**Entries giving target coordinates:**
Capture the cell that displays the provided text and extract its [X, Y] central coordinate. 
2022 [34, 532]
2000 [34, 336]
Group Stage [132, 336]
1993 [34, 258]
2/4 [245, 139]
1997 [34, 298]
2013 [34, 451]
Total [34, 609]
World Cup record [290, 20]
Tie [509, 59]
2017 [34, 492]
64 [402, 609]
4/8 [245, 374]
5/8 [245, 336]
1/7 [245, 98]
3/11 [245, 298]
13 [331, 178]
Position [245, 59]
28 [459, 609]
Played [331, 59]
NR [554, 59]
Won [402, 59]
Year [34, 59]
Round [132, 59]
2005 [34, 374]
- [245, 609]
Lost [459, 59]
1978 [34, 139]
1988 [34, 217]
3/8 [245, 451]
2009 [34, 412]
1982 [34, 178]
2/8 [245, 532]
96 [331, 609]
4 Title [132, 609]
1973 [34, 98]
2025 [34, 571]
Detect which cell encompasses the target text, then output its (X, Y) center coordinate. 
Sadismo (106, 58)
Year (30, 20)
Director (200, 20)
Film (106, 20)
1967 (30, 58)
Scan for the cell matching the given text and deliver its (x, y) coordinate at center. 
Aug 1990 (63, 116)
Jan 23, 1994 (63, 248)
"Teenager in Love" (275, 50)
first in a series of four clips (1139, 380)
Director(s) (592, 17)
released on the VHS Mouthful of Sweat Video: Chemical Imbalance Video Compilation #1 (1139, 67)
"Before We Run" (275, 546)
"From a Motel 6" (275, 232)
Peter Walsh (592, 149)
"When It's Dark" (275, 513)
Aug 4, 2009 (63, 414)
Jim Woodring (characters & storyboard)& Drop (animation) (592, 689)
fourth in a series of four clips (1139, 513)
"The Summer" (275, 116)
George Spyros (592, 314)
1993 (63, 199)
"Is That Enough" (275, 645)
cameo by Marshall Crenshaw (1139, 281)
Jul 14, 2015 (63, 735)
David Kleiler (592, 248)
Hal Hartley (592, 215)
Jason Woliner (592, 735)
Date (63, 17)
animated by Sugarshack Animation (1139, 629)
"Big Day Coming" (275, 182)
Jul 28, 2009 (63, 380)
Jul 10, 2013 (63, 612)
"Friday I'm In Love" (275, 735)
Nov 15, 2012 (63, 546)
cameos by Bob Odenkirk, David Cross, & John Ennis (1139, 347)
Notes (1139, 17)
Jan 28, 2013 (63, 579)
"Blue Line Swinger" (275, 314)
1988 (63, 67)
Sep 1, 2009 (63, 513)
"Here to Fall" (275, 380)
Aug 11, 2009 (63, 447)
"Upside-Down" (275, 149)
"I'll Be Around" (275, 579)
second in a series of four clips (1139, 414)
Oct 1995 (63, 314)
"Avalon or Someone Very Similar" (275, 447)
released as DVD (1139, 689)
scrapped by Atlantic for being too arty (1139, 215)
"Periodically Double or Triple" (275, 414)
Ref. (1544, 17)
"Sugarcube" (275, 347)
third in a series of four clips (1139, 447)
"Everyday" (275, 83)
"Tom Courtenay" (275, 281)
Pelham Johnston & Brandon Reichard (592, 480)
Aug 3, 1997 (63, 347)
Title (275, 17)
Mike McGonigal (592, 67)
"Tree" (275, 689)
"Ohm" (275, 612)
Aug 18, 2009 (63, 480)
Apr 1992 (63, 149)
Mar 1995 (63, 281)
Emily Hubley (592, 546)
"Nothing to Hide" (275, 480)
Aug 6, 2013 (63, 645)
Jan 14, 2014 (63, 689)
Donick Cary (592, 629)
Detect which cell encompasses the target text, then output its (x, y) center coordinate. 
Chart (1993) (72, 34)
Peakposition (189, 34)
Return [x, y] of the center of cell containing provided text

**Goal of the exercise:** Duplicate every line of the records above without any alteration, from the first line through the last.

**Result of the task:**
Capture the cell that displays the provided text and extract its [X, Y] central coordinate. 
2022 [34, 532]
2000 [34, 336]
Group Stage [132, 336]
1993 [34, 258]
2/4 [245, 139]
1997 [34, 298]
2013 [34, 451]
Total [34, 609]
World Cup record [290, 20]
Tie [509, 59]
2017 [34, 492]
64 [402, 609]
4/8 [245, 374]
5/8 [245, 336]
1/7 [245, 98]
3/11 [245, 298]
13 [331, 178]
Position [245, 59]
28 [459, 609]
Played [331, 59]
NR [554, 59]
Won [402, 59]
Year [34, 59]
Round [132, 59]
2005 [34, 374]
- [245, 609]
Lost [459, 59]
1978 [34, 139]
1988 [34, 217]
3/8 [245, 451]
2009 [34, 412]
1982 [34, 178]
2/8 [245, 532]
96 [331, 609]
4 Title [132, 609]
1973 [34, 98]
2025 [34, 571]
Detect which cell encompasses the target text, then output its (X, Y) center coordinate. 
Sadismo (106, 58)
Year (30, 20)
Director (200, 20)
Film (106, 20)
1967 (30, 58)
Scan for the cell matching the given text and deliver its (x, y) coordinate at center. 
Aug 1990 (63, 116)
Jan 23, 1994 (63, 248)
"Teenager in Love" (275, 50)
first in a series of four clips (1139, 380)
Director(s) (592, 17)
released on the VHS Mouthful of Sweat Video: Chemical Imbalance Video Compilation #1 (1139, 67)
"Before We Run" (275, 546)
"From a Motel 6" (275, 232)
Peter Walsh (592, 149)
"When It's Dark" (275, 513)
Aug 4, 2009 (63, 414)
Jim Woodring (characters & storyboard)& Drop (animation) (592, 689)
fourth in a series of four clips (1139, 513)
"The Summer" (275, 116)
George Spyros (592, 314)
1993 (63, 199)
"Is That Enough" (275, 645)
cameo by Marshall Crenshaw (1139, 281)
Jul 14, 2015 (63, 735)
David Kleiler (592, 248)
Hal Hartley (592, 215)
Jason Woliner (592, 735)
Date (63, 17)
animated by Sugarshack Animation (1139, 629)
"Big Day Coming" (275, 182)
Jul 28, 2009 (63, 380)
Jul 10, 2013 (63, 612)
"Friday I'm In Love" (275, 735)
Nov 15, 2012 (63, 546)
cameos by Bob Odenkirk, David Cross, & John Ennis (1139, 347)
Notes (1139, 17)
Jan 28, 2013 (63, 579)
"Blue Line Swinger" (275, 314)
1988 (63, 67)
Sep 1, 2009 (63, 513)
"Here to Fall" (275, 380)
Aug 11, 2009 (63, 447)
"Upside-Down" (275, 149)
"I'll Be Around" (275, 579)
second in a series of four clips (1139, 414)
Oct 1995 (63, 314)
"Avalon or Someone Very Similar" (275, 447)
released as DVD (1139, 689)
scrapped by Atlantic for being too arty (1139, 215)
"Periodically Double or Triple" (275, 414)
Ref. (1544, 17)
"Sugarcube" (275, 347)
third in a series of four clips (1139, 447)
"Everyday" (275, 83)
"Tom Courtenay" (275, 281)
Pelham Johnston & Brandon Reichard (592, 480)
Aug 3, 1997 (63, 347)
Title (275, 17)
Mike McGonigal (592, 67)
"Tree" (275, 689)
"Ohm" (275, 612)
Aug 18, 2009 (63, 480)
Apr 1992 (63, 149)
Mar 1995 (63, 281)
Emily Hubley (592, 546)
"Nothing to Hide" (275, 480)
Aug 6, 2013 (63, 645)
Jan 14, 2014 (63, 689)
Donick Cary (592, 629)
Detect which cell encompasses the target text, then output its (x, y) center coordinate. 
Chart (1993) (72, 34)
Peakposition (189, 34)
Return [x, y] of the center of cell containing provided text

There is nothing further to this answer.